:: PROBLEM STATEMENT ::
Look through the records below and collect all lines that hold the string "turned".

(Before-and-after scene images)
---*---

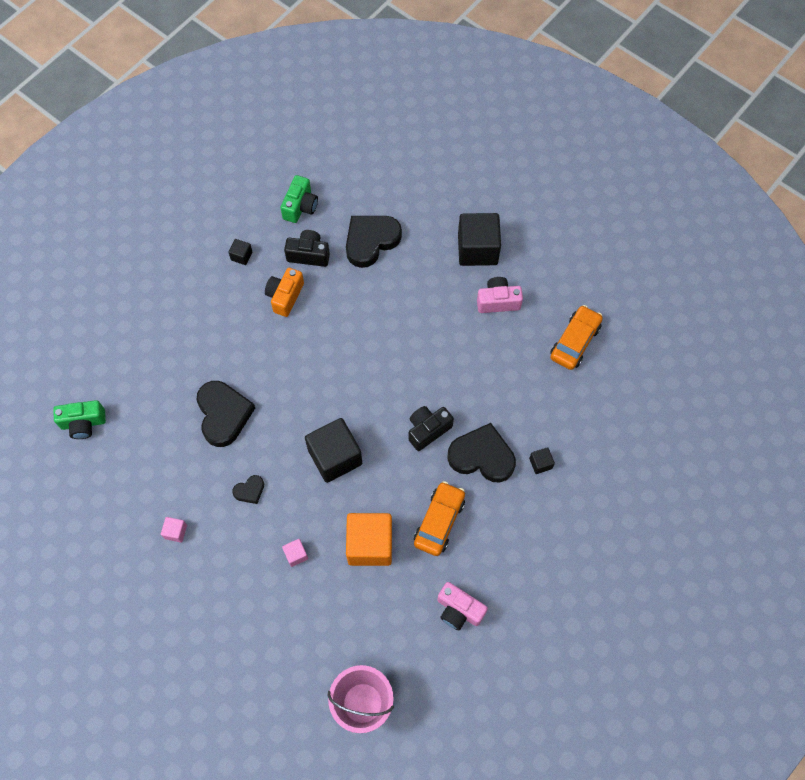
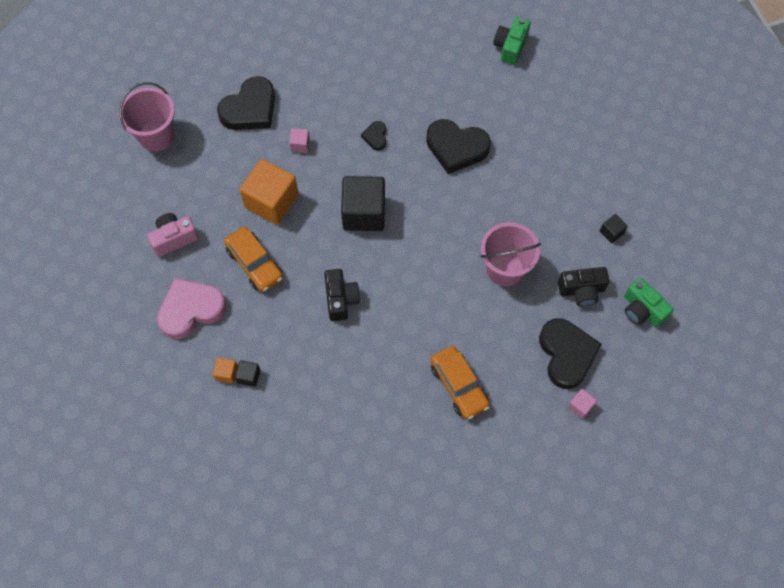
camera: 120 degrees right, 0 degrees up
(175, 532) = (375, 72): pink cube -> pink cube (580, 406)
(285, 296) = (546, 248): orange camera -> none
(308, 254) = (581, 290): black camera -> black camera turned 45 degrees clockwise
(322, 318) = (505, 269): none -> pink bucket
(477, 249) = (501, 452): black cube -> none
(482, 456) = (288, 330): black heart -> black heart (250, 109)
(498, 301) = (432, 436): pink camera -> none
(515, 549) = (191, 310): none -> pink heart
(549, 483) = (226, 373): none -> orange cube
(575, 341) = (345, 484): orange car -> orange car (459, 385)

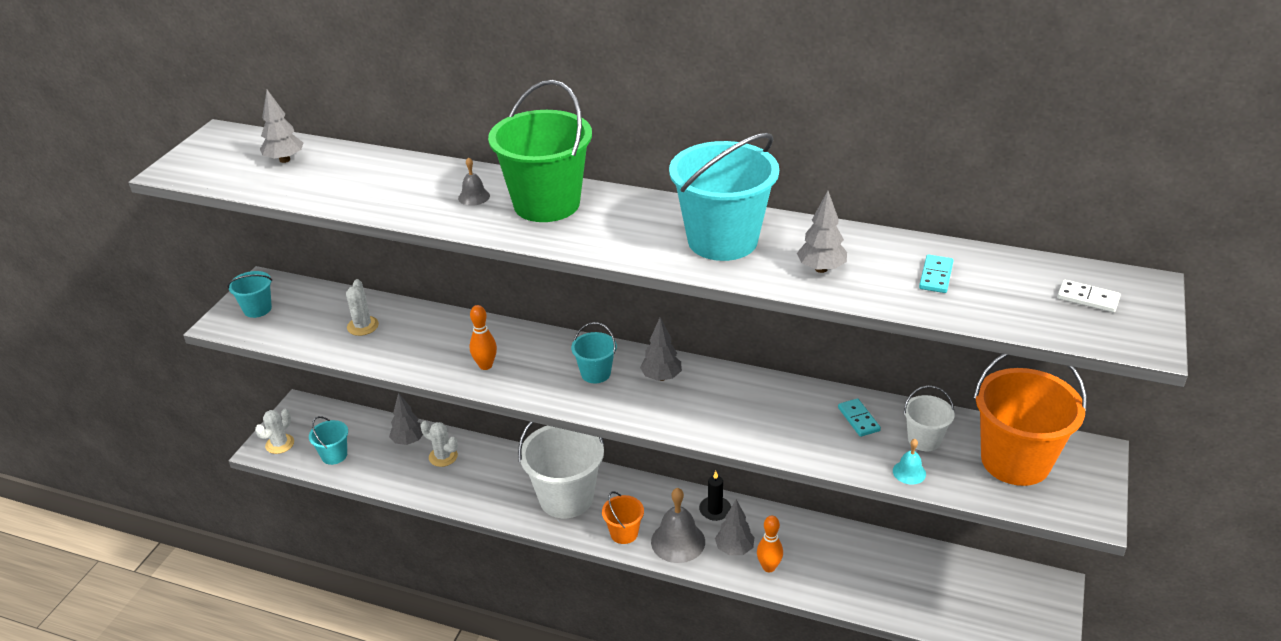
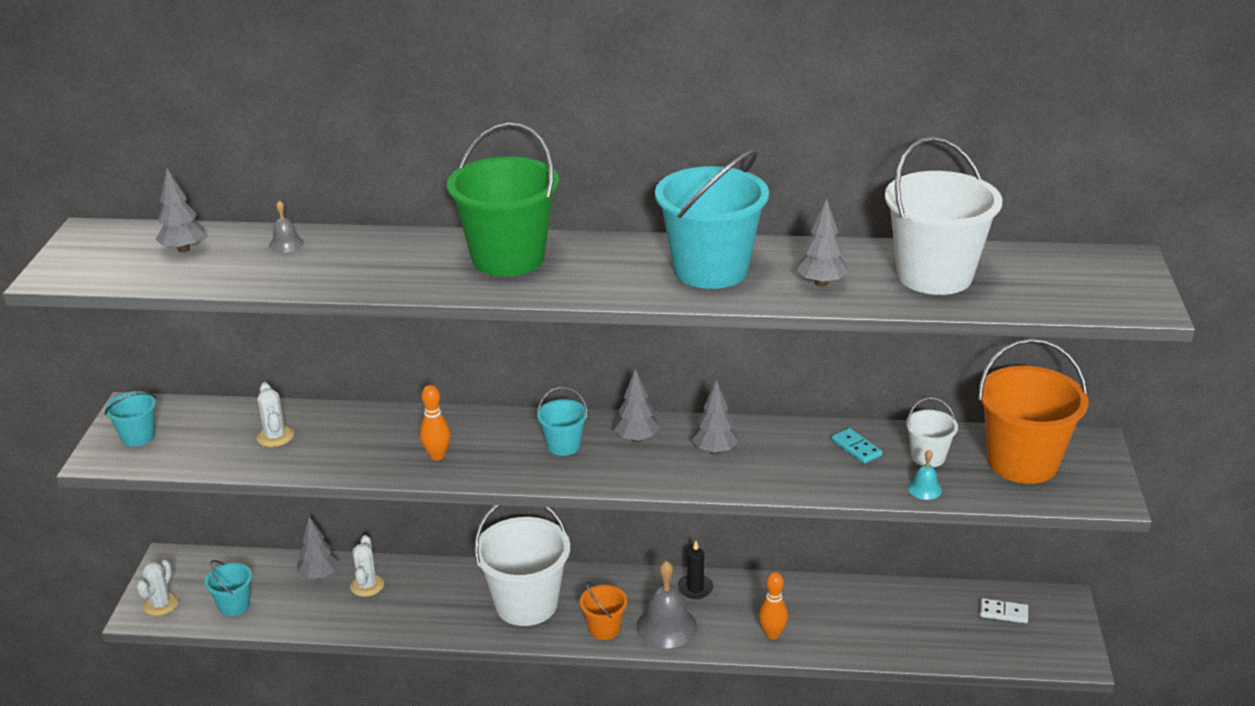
camera: 15 degrees left, 5 degrees down
(443, 456) = (367, 585): white cactus -> white cactus turned 75 degrees clockwise
(474, 197) = (424, 260): grey bell -> grey bell (286, 244)
(734, 549) = (729, 623): grey tree -> grey tree (715, 450)
(936, 276) = (934, 275): turquoise domino -> white bucket
(1087, 298) = (1082, 277): white domino -> white domino (1003, 613)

---*---

:: OUTPUT BELOW ::
(308, 254) = (581, 290): black camera -> black camera turned 45 degrees clockwise
(443, 456) = (367, 585): white cactus -> white cactus turned 75 degrees clockwise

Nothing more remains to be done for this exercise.